━━ EXERCISE DATA

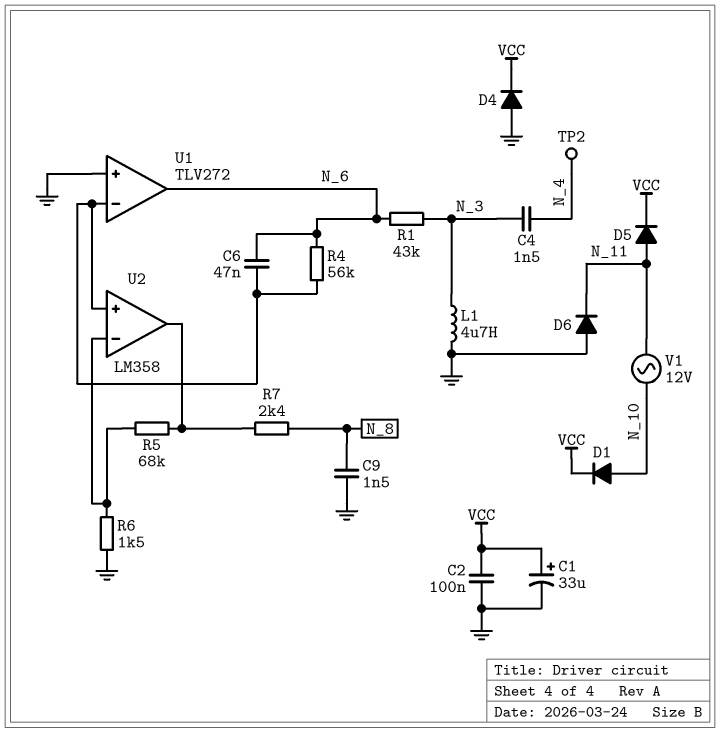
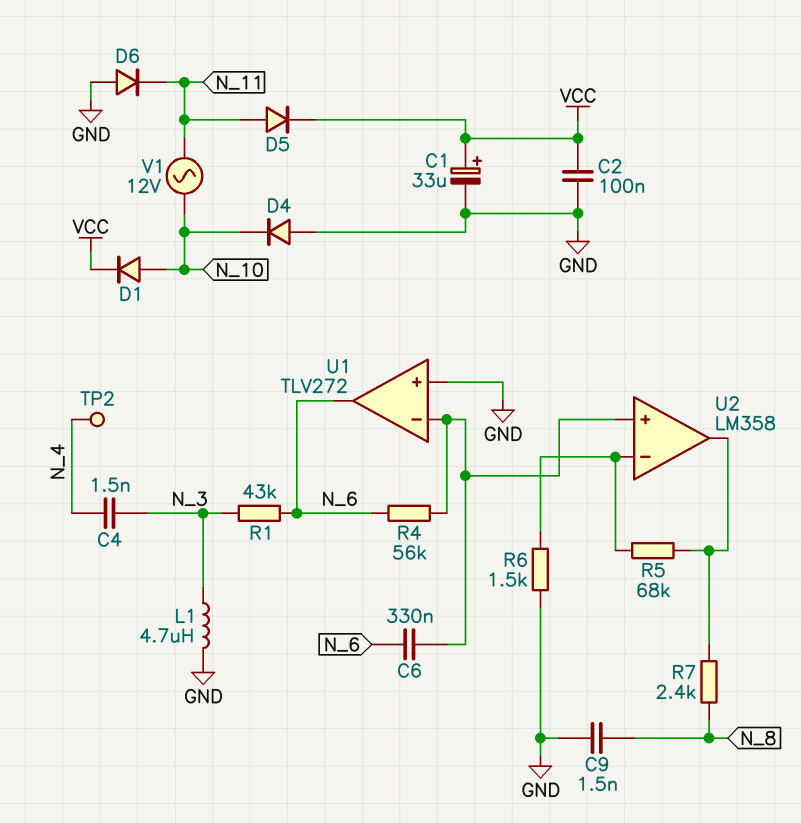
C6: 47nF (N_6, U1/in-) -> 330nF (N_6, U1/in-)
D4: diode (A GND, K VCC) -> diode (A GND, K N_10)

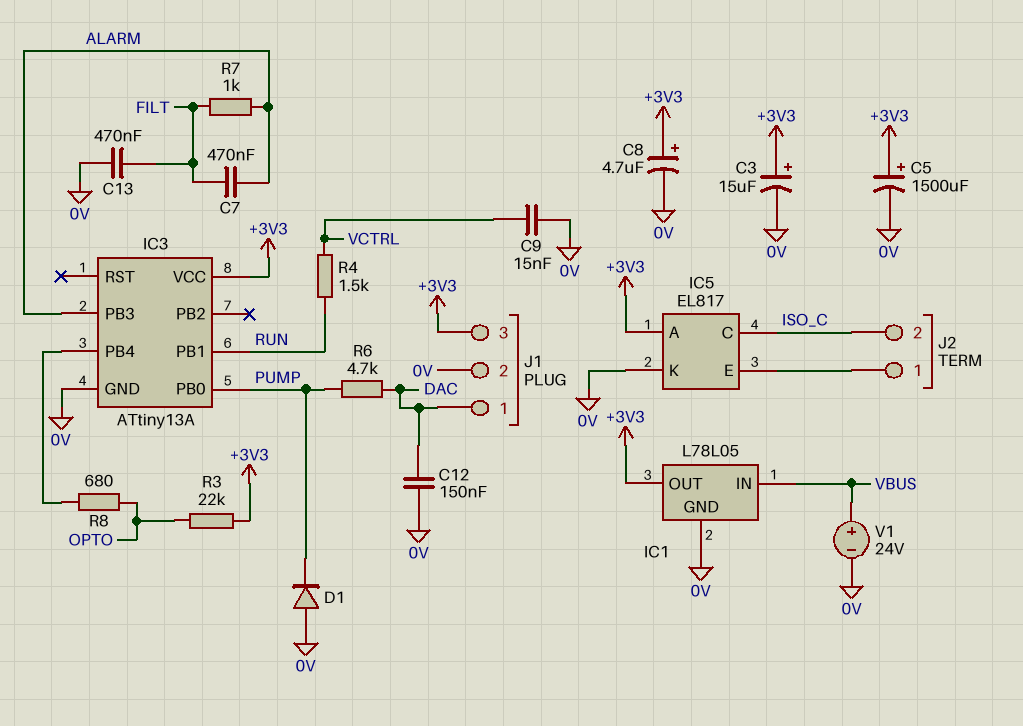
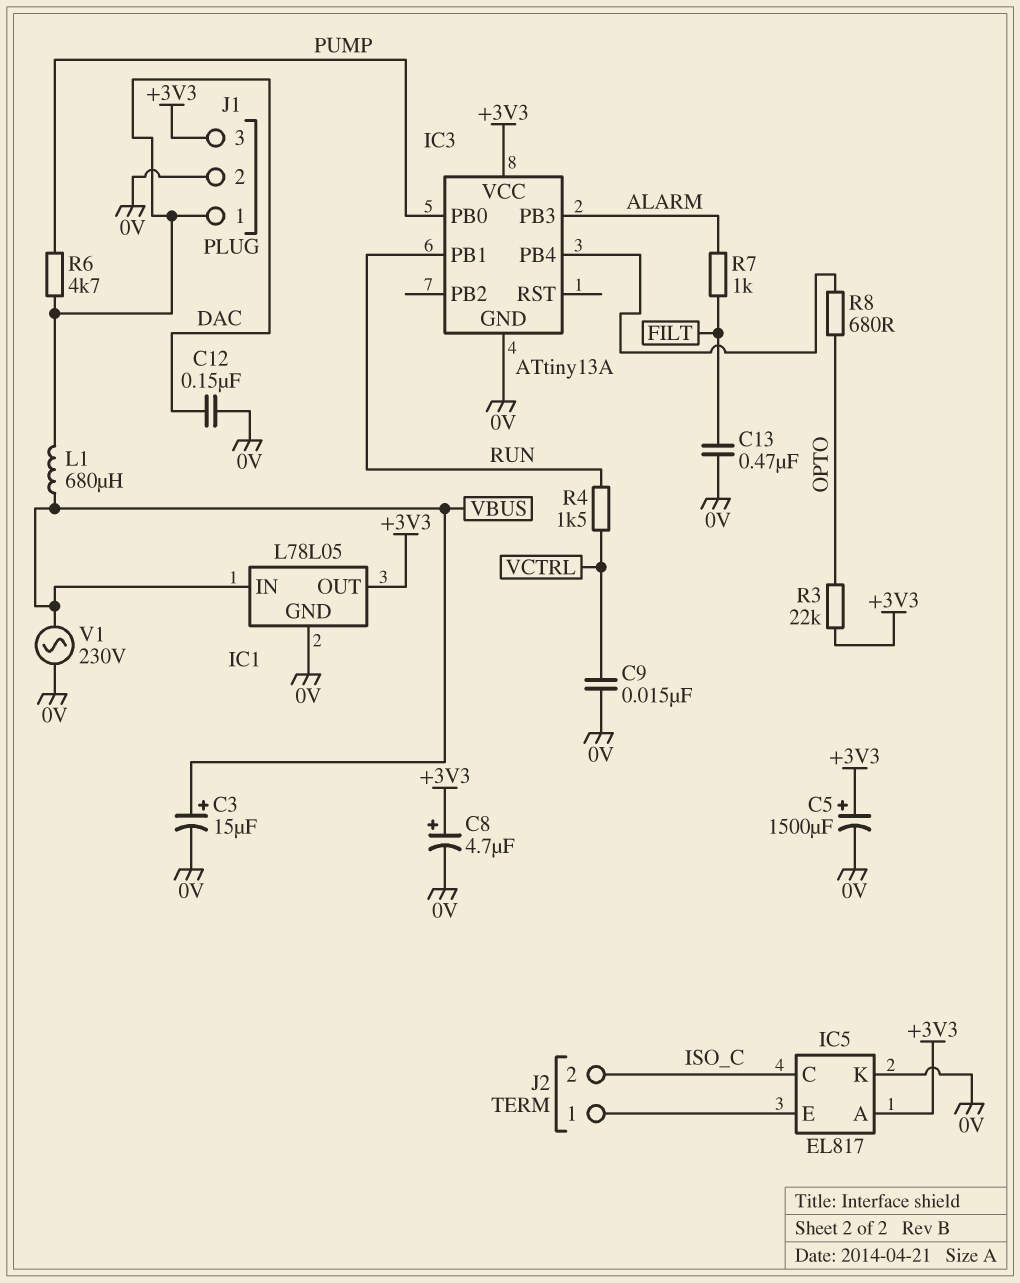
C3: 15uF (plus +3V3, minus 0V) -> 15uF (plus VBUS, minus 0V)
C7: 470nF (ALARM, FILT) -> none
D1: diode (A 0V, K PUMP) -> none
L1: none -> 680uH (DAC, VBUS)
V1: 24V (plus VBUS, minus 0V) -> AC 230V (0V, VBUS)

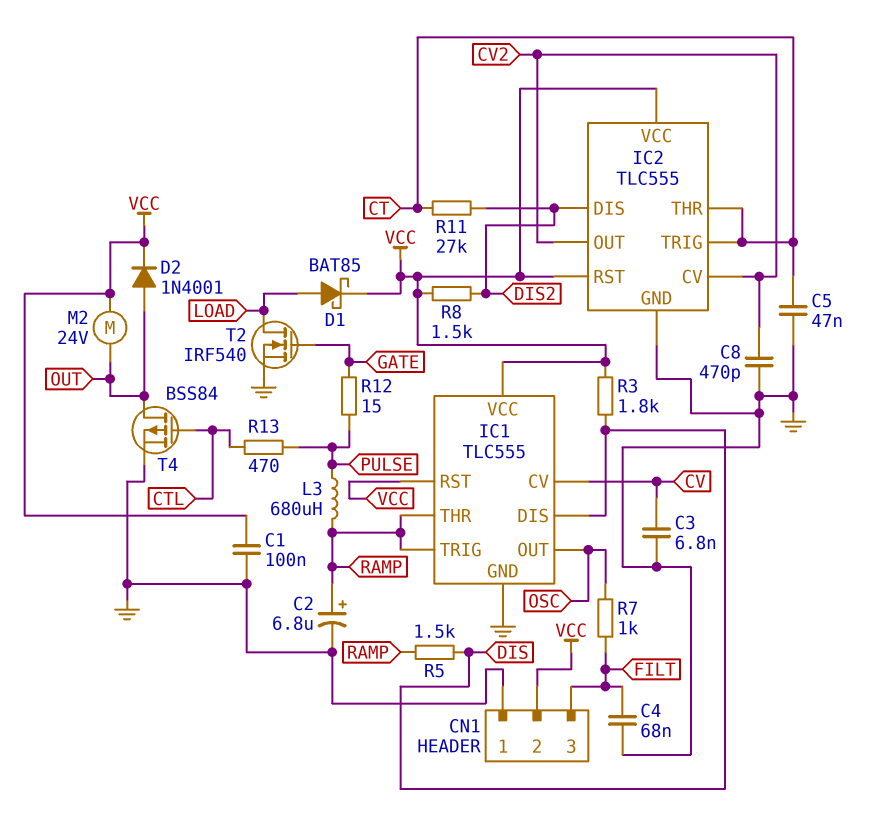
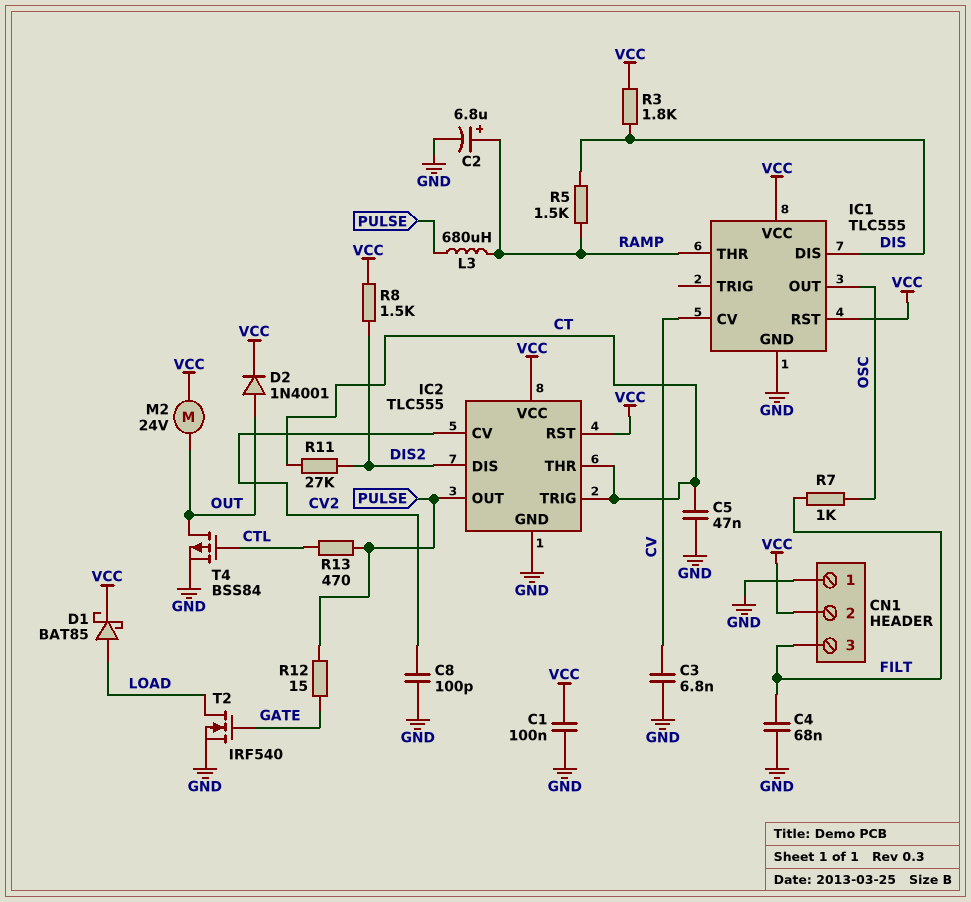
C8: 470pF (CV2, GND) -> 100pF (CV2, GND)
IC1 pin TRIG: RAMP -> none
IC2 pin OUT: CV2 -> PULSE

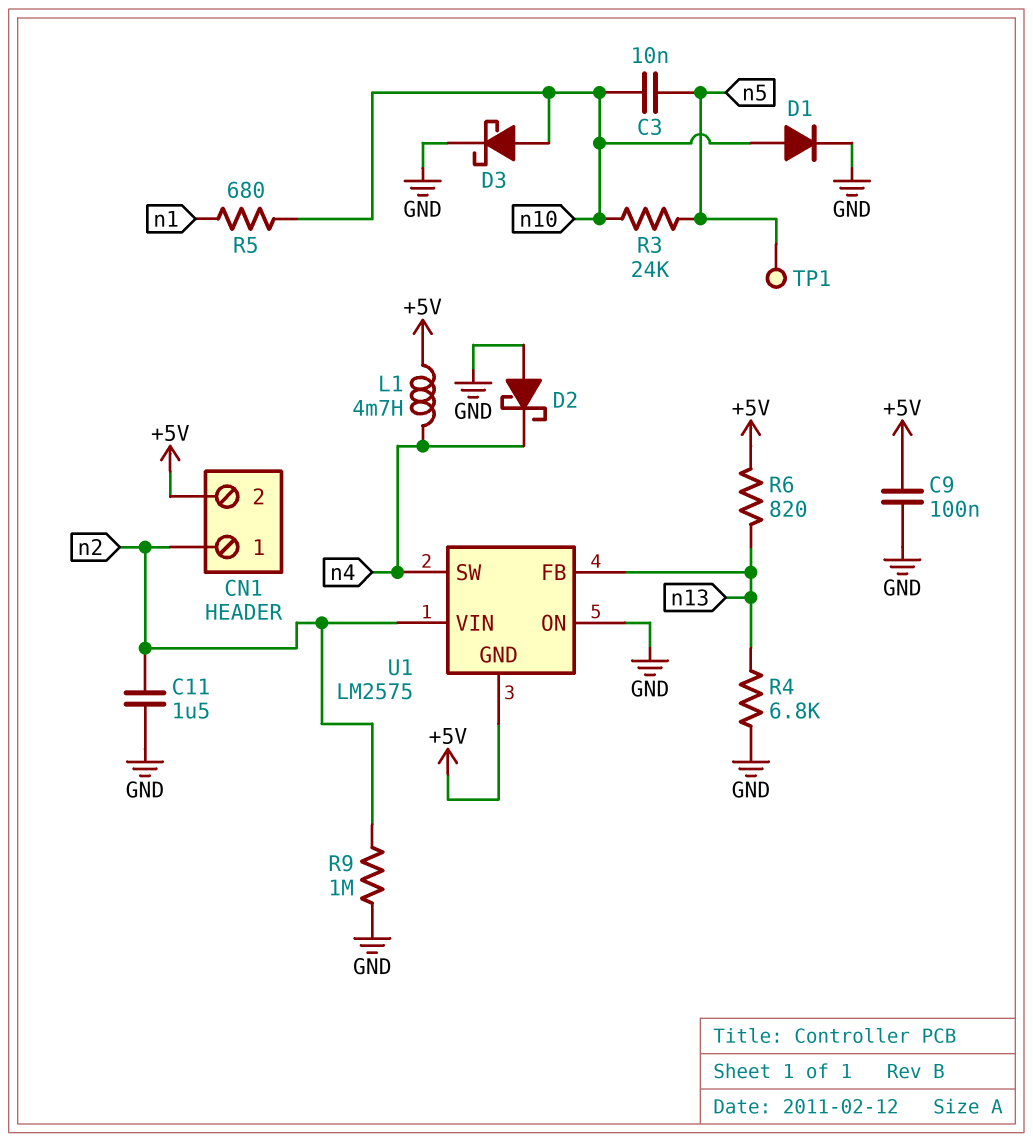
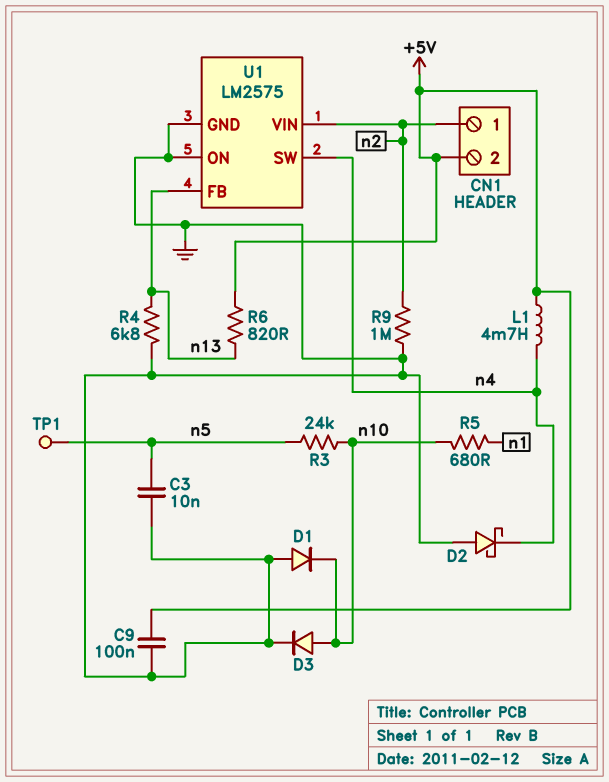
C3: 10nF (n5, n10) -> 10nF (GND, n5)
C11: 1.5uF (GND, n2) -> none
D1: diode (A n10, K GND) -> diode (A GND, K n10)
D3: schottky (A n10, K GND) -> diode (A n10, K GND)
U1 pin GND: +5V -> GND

━━━━

PROBLEM REQUIREMENTS: Scan the lines above for the word "none", then copy each line that has it.

RESPONSE:
C7: 470nF (ALARM, FILT) -> none
D1: diode (A 0V, K PUMP) -> none
L1: none -> 680uH (DAC, VBUS)
IC1 pin TRIG: RAMP -> none
C11: 1.5uF (GND, n2) -> none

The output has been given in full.